### RECORDS TO PROCESS
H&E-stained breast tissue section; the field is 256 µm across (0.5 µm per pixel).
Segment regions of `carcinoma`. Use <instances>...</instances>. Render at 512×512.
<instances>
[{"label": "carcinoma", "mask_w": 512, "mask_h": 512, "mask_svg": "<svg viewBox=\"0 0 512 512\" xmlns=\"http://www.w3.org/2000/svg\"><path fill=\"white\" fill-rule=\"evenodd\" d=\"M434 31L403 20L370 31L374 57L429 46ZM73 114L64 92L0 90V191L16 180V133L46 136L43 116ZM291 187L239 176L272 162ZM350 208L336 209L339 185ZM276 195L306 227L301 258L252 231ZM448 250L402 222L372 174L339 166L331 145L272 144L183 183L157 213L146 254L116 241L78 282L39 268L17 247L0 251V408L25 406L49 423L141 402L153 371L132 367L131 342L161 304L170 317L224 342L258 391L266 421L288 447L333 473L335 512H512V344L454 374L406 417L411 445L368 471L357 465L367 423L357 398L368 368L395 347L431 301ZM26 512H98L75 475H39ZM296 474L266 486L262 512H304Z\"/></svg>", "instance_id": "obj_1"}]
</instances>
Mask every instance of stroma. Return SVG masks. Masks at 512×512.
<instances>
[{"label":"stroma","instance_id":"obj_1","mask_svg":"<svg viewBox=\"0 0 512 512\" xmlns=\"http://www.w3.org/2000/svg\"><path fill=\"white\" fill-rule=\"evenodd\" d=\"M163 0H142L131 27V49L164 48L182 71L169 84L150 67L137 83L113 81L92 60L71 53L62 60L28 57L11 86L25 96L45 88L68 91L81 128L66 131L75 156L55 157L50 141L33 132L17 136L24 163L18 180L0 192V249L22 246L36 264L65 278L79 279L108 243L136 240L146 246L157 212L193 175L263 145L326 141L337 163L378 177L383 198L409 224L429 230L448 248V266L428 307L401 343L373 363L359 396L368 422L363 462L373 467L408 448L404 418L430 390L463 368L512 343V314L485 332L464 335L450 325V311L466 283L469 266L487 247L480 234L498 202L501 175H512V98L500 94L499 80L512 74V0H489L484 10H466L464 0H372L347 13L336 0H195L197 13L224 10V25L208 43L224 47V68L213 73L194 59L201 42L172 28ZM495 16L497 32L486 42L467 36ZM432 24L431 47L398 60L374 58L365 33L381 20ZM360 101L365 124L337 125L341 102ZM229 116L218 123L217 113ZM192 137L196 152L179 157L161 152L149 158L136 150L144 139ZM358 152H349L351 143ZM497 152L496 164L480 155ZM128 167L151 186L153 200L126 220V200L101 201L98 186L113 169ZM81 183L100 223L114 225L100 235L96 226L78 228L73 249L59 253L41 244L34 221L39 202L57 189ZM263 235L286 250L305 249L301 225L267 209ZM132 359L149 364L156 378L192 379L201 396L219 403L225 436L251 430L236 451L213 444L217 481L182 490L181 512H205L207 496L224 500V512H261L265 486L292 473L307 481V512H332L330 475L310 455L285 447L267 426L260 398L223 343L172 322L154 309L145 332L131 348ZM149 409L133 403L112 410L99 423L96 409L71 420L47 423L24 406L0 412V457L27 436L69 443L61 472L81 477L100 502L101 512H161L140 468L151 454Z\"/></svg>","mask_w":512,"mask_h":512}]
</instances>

### EXERCISE INSTRUCTIONS
Return every entry exactly as given.

### FINAL ANSWER
H&E-stained breast tissue section; the field is 256 µm across (0.5 µm per pixel).
Segment regions of `carcinoma`. Use <instances>...</instances>. Render at 512×512.
<instances>
[{"label": "carcinoma", "mask_w": 512, "mask_h": 512, "mask_svg": "<svg viewBox=\"0 0 512 512\" xmlns=\"http://www.w3.org/2000/svg\"><path fill=\"white\" fill-rule=\"evenodd\" d=\"M434 31L403 20L370 31L374 57L429 46ZM73 114L64 92L0 90V191L16 180V133L46 136L43 116ZM291 187L239 176L272 162ZM350 208L336 209L339 185ZM276 195L306 227L301 258L252 231ZM448 250L402 222L372 174L339 166L331 145L272 144L183 183L157 213L146 254L116 241L78 282L39 268L17 247L0 251V408L25 406L49 423L141 402L153 371L132 367L131 342L161 304L170 317L224 342L258 391L266 421L288 447L333 473L335 512H512V344L454 374L406 417L411 445L368 471L357 465L367 423L357 398L368 368L395 347L431 301ZM26 512H98L75 475H39ZM296 474L266 486L262 512H304Z\"/></svg>", "instance_id": "obj_1"}]
</instances>
Mask every instance of stroma. Return SVG masks. Masks at 512×512.
<instances>
[{"label":"stroma","instance_id":"obj_1","mask_svg":"<svg viewBox=\"0 0 512 512\" xmlns=\"http://www.w3.org/2000/svg\"><path fill=\"white\" fill-rule=\"evenodd\" d=\"M163 0H142L131 27V49L164 48L182 71L169 84L150 67L137 83L113 81L92 60L71 53L62 60L28 57L11 86L25 96L45 88L68 91L81 128L66 131L75 156L55 157L50 141L33 132L17 136L24 163L18 180L0 192V249L22 246L36 264L65 278L79 279L108 243L136 240L146 246L157 212L193 175L263 145L326 141L337 163L378 177L383 198L409 224L429 230L448 248V266L428 307L401 343L373 363L359 396L368 422L363 462L373 467L408 448L404 418L430 390L463 368L512 343V314L485 332L464 335L450 325V311L466 283L469 266L487 247L480 234L498 202L501 175H512V98L500 94L499 80L512 74V0H489L484 10H466L464 0H372L347 13L336 0H195L197 13L224 10V25L208 43L224 47V68L213 73L194 59L201 42L172 28ZM495 16L497 32L486 42L467 36ZM432 24L431 47L398 60L374 58L365 33L381 20ZM360 101L365 124L337 125L341 102ZM229 116L218 123L217 113ZM192 137L196 152L179 157L161 152L149 158L136 150L144 139ZM358 152H349L351 143ZM497 152L496 164L480 155ZM128 167L151 186L153 200L126 220V200L101 201L98 186L113 169ZM81 183L100 223L114 225L100 235L96 226L78 228L73 249L59 253L41 244L34 221L39 202L57 189ZM263 235L286 250L305 249L301 225L267 209ZM132 359L149 364L156 378L192 379L201 396L219 403L225 436L251 430L236 451L213 444L217 481L182 490L181 512H205L207 496L224 500V512H261L265 486L292 473L307 481V512H332L330 475L310 455L285 447L267 426L260 398L223 343L172 322L154 309L145 332L131 348ZM149 409L133 403L112 410L99 423L96 409L71 420L47 423L24 406L0 412V457L27 436L69 443L61 472L81 477L100 502L101 512H161L140 468L151 454Z\"/></svg>","mask_w":512,"mask_h":512}]
</instances>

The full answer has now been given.